Segment Start: Dataset
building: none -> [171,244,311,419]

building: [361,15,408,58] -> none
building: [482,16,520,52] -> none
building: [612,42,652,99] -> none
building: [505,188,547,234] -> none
Segment End: Dataset
Brief: After reading the records above, transcribe them verbatim.

Output of the exercise:
building: none -> [171,244,311,419]

building: [361,15,408,58] -> none
building: [482,16,520,52] -> none
building: [612,42,652,99] -> none
building: [505,188,547,234] -> none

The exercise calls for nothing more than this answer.